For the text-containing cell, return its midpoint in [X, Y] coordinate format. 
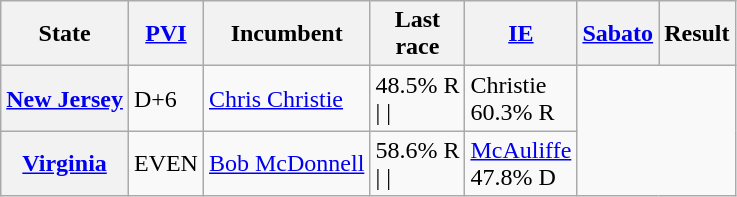
Chris Christie [286, 98]
State [65, 34]
Incumbent [286, 34]
Virginia [65, 164]
D+6 [166, 98]
EVEN [166, 164]
Bob McDonnell [286, 164]
New Jersey [65, 98]
PVI [166, 34]
McAuliffe47.8% D [521, 164]
Lastrace [418, 34]
Sabato [618, 34]
58.6% R| | [418, 164]
Christie60.3% R [521, 98]
Result [697, 34]
48.5% R| | [418, 98]
IE [521, 34]
Return the [X, Y] coordinate for the center point of the cell that contains the specified text.  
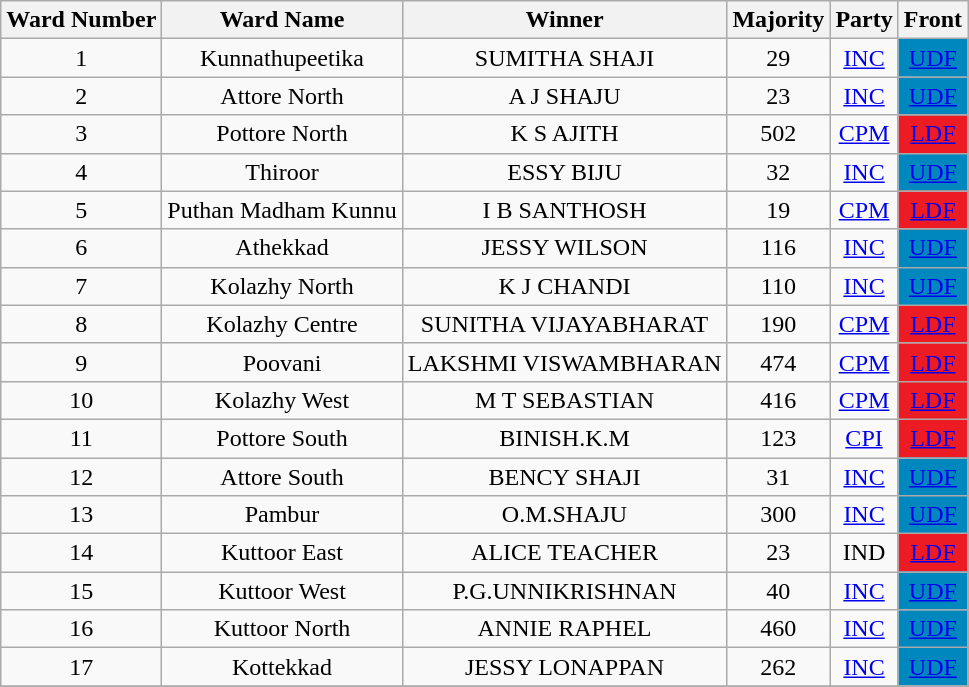
K J CHANDI [564, 286]
ANNIE RAPHEL [564, 629]
190 [778, 324]
CPI [864, 438]
Pambur [282, 515]
460 [778, 629]
Kottekkad [282, 667]
15 [82, 591]
29 [778, 58]
IND [864, 553]
Kolazhy North [282, 286]
13 [82, 515]
M T SEBASTIAN [564, 400]
Pottore North [282, 134]
Attore North [282, 96]
SUNITHA VIJAYABHARAT [564, 324]
O.M.SHAJU [564, 515]
17 [82, 667]
2 [82, 96]
32 [778, 172]
Kuttoor North [282, 629]
300 [778, 515]
Front [932, 20]
JESSY LONAPPAN [564, 667]
JESSY WILSON [564, 248]
3 [82, 134]
19 [778, 210]
LAKSHMI VISWAMBHARAN [564, 362]
Kolazhy West [282, 400]
I B SANTHOSH [564, 210]
P.G.UNNIKRISHNAN [564, 591]
12 [82, 477]
SUMITHA SHAJI [564, 58]
Ward Name [282, 20]
Party [864, 20]
Kuttoor West [282, 591]
474 [778, 362]
31 [778, 477]
Kunnathupeetika [282, 58]
110 [778, 286]
16 [82, 629]
Ward Number [82, 20]
9 [82, 362]
Pottore South [282, 438]
11 [82, 438]
Poovani [282, 362]
BINISH.K.M [564, 438]
K S AJITH [564, 134]
Puthan Madham Kunnu [282, 210]
Attore South [282, 477]
5 [82, 210]
1 [82, 58]
40 [778, 591]
Thiroor [282, 172]
ALICE TEACHER [564, 553]
416 [778, 400]
Majority [778, 20]
Athekkad [282, 248]
4 [82, 172]
Kolazhy Centre [282, 324]
502 [778, 134]
A J SHAJU [564, 96]
8 [82, 324]
6 [82, 248]
123 [778, 438]
ESSY BIJU [564, 172]
14 [82, 553]
262 [778, 667]
116 [778, 248]
BENCY SHAJI [564, 477]
Winner [564, 20]
7 [82, 286]
10 [82, 400]
Kuttoor East [282, 553]
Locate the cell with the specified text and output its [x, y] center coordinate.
○ ○ ○ ○
— WRITTEN PROBLEM —
Starting at the line with "Chris Christie [286, 98]" and ending at the line with "58.6% R| | [418, 164]", give back those lines of the listing, swapping "Incumbent" for "Officeholder" and leaving everything else as it is.

— FULL SOLUTION —
Chris Christie [286, 98]
State [65, 34]
Officeholder [286, 34]
Virginia [65, 164]
D+6 [166, 98]
EVEN [166, 164]
Bob McDonnell [286, 164]
New Jersey [65, 98]
PVI [166, 34]
McAuliffe47.8% D [521, 164]
Lastrace [418, 34]
Sabato [618, 34]
58.6% R| | [418, 164]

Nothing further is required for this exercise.